__Prompt__. In your copy, leave out the pictures and repeat every record exactly.

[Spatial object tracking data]
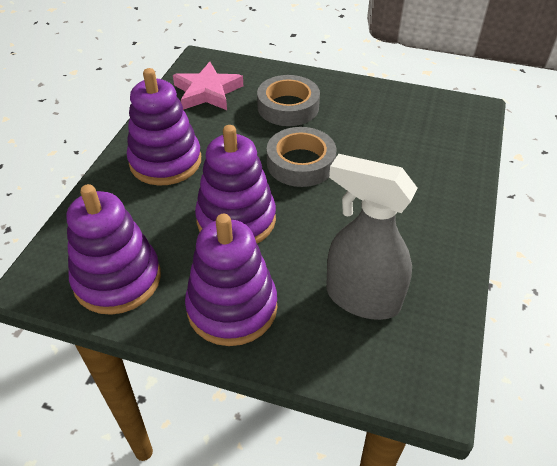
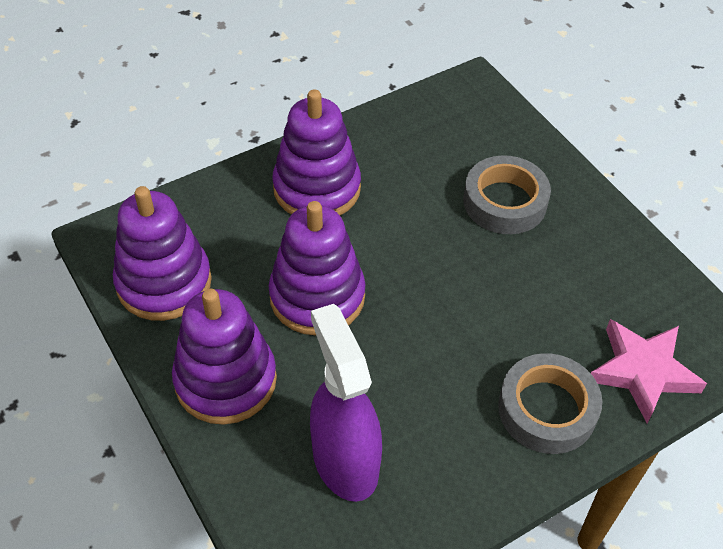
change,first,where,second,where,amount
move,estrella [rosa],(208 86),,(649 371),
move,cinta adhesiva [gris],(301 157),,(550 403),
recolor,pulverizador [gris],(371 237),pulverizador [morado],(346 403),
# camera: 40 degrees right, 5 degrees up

__Completed task__.
change,first,where,second,where,amount
move,estrella [rosa],(208 86),,(649 371),
move,cinta adhesiva [gris],(301 157),,(550 403),
recolor,pulverizador [gris],(371 237),pulverizador [morado],(346 403),
# camera: 40 degrees right, 5 degrees up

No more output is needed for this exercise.